Written request: Find each of the lines below that contains the string "place" and copy it out in full. Case counts, so match capital and lowercase letters precisely.

##### Excerpted records

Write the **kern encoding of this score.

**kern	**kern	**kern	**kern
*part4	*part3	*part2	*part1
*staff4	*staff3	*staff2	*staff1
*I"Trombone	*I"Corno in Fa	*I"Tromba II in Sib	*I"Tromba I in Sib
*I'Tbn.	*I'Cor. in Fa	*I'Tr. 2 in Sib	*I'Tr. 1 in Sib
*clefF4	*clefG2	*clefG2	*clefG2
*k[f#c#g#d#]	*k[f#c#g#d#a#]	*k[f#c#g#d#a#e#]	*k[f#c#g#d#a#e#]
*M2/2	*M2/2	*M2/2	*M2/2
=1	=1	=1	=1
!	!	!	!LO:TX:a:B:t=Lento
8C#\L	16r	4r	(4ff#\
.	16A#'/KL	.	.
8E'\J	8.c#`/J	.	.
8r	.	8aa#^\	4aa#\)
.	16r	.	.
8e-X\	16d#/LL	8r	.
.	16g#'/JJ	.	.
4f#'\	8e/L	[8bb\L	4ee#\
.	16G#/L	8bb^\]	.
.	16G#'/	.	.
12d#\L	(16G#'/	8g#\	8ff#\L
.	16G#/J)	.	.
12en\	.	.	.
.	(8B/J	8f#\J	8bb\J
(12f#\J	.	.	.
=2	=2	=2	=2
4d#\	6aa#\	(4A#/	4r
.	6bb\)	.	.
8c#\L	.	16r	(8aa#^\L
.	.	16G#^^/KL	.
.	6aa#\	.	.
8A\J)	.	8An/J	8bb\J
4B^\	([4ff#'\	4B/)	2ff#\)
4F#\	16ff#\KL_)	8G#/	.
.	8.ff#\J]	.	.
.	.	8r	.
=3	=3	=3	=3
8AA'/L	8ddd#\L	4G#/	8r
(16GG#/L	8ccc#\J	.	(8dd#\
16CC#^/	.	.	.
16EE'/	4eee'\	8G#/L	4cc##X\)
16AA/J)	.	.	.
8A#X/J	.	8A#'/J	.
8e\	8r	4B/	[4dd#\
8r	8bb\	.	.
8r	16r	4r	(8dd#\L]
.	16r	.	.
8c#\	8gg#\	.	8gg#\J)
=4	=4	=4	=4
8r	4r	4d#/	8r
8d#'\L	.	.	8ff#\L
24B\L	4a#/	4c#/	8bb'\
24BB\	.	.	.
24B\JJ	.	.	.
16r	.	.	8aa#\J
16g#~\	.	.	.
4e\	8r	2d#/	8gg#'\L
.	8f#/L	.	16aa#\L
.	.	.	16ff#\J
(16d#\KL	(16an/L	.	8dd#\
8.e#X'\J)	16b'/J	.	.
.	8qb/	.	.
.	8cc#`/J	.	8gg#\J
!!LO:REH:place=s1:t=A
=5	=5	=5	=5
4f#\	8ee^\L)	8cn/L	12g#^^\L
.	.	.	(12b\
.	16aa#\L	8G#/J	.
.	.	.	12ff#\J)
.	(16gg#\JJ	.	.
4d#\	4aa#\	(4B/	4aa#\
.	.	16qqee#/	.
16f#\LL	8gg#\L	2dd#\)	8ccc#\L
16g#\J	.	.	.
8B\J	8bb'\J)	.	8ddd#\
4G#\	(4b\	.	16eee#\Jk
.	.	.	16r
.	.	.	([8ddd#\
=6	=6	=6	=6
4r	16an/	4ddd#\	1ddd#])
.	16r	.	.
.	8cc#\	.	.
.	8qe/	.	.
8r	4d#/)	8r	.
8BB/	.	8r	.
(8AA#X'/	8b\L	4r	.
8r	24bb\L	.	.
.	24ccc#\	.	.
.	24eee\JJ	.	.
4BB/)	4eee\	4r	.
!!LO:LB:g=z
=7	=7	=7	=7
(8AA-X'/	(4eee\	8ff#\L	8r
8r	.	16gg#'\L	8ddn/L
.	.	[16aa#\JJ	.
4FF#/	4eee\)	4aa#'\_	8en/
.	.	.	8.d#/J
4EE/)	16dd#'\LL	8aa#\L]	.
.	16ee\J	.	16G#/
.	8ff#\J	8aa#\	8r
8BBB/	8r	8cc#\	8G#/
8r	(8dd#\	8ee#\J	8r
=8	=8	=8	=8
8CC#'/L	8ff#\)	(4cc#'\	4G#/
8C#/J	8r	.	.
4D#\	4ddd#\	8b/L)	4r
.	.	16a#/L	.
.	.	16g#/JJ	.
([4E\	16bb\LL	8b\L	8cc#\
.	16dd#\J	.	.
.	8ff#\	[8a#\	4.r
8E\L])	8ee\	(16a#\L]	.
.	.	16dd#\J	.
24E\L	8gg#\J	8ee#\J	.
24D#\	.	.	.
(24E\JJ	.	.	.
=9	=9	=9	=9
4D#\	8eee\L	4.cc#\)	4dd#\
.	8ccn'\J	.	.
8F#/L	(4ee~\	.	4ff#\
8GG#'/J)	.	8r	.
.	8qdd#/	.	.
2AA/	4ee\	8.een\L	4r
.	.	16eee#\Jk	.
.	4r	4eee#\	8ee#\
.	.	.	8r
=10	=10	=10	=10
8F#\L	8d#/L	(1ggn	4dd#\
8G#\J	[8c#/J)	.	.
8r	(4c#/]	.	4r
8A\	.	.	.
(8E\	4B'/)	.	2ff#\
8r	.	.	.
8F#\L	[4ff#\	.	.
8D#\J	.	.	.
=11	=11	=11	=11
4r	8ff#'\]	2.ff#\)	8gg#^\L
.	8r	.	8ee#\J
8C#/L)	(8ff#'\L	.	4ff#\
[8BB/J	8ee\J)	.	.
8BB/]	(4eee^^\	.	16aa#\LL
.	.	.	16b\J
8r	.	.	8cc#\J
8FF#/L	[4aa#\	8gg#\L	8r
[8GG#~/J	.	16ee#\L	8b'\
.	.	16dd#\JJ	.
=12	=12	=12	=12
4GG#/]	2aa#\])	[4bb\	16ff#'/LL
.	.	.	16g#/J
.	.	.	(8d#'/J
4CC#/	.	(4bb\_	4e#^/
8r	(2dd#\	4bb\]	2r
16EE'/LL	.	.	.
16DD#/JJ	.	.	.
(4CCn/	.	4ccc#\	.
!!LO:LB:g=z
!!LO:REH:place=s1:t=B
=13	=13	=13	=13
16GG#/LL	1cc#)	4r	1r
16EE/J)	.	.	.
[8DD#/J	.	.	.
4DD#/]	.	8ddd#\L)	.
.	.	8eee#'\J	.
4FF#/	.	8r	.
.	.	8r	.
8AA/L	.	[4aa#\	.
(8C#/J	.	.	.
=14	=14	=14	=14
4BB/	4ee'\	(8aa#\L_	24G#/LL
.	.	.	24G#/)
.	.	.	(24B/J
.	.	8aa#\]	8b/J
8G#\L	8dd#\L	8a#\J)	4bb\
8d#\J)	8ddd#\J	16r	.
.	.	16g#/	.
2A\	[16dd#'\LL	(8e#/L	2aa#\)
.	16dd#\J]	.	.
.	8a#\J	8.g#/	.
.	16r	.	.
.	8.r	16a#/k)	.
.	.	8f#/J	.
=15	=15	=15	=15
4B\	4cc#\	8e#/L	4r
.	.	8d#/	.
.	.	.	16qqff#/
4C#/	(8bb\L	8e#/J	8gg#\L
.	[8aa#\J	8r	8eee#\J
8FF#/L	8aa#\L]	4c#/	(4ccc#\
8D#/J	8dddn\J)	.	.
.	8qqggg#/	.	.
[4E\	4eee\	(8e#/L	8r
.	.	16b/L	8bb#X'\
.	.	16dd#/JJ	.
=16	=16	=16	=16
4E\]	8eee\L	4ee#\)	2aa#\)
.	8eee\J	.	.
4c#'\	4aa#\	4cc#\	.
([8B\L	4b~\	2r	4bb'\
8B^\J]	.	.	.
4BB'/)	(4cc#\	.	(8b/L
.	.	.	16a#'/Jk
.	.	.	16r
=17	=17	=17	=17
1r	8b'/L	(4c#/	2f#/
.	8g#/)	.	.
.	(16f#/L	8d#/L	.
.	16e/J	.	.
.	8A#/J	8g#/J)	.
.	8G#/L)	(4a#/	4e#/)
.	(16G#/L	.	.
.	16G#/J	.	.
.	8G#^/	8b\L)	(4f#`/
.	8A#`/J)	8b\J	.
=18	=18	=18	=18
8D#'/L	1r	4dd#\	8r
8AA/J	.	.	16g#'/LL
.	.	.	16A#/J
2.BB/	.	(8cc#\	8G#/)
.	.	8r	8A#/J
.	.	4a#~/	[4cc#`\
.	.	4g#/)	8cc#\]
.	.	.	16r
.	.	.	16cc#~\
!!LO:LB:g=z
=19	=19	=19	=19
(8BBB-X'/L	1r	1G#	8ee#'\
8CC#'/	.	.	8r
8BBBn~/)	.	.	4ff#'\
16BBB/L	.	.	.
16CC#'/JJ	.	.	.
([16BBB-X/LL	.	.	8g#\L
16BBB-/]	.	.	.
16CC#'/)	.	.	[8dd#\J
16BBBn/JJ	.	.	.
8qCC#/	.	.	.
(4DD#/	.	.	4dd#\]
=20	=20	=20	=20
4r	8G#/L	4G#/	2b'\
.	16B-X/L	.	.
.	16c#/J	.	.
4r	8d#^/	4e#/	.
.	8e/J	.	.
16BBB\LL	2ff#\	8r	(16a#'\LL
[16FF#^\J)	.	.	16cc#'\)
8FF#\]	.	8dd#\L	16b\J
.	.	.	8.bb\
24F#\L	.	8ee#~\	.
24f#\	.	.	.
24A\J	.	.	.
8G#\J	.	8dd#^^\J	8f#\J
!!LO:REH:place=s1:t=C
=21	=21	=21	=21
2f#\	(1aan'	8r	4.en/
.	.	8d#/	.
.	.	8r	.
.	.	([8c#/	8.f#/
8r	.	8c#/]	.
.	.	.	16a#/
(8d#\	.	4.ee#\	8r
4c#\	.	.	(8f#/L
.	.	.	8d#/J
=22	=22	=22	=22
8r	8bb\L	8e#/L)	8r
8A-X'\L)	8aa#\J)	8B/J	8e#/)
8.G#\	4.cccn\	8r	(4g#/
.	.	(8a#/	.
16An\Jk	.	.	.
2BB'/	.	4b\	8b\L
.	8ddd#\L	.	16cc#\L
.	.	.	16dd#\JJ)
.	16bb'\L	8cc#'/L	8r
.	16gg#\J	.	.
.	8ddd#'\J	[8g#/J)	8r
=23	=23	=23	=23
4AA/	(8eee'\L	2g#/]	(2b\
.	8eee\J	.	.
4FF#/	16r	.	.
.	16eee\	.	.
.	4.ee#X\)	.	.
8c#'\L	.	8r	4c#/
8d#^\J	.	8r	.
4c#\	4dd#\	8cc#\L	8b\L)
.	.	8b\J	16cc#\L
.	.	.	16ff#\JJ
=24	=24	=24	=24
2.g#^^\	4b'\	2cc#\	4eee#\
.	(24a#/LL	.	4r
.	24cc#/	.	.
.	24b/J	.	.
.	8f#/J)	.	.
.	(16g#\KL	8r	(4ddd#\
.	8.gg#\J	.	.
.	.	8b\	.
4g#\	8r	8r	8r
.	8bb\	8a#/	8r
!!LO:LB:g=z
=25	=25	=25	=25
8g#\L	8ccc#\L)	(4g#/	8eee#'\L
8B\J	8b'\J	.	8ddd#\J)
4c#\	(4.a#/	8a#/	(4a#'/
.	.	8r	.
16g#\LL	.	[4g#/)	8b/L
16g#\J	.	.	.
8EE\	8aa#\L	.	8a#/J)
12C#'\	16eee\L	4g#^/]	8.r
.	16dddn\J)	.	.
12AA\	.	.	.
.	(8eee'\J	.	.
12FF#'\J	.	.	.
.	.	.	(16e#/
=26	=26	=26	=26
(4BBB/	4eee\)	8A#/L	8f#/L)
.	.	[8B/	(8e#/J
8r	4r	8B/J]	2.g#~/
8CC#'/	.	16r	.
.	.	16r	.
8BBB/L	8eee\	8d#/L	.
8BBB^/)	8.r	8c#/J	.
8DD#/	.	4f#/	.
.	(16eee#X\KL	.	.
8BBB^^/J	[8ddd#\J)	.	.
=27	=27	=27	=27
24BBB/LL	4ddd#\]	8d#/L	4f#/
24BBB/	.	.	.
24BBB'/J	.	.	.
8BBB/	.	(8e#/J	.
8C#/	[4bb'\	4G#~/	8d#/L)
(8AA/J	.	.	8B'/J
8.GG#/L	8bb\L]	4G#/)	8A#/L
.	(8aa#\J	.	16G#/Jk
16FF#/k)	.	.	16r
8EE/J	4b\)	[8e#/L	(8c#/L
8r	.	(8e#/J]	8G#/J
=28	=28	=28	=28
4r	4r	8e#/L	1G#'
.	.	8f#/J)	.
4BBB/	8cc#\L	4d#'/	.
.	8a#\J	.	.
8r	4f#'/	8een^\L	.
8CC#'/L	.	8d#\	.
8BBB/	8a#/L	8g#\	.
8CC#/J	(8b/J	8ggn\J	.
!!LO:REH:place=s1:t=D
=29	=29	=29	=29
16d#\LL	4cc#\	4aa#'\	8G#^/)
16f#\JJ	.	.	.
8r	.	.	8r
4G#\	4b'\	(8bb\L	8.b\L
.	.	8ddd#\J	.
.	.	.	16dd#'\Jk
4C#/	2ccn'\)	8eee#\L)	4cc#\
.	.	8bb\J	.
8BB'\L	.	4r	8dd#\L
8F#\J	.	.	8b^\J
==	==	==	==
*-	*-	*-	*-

##########

Exercise solution:
!!LO:REH:place=s1:t=A
!!LO:REH:place=s1:t=B
!!LO:REH:place=s1:t=C
!!LO:REH:place=s1:t=D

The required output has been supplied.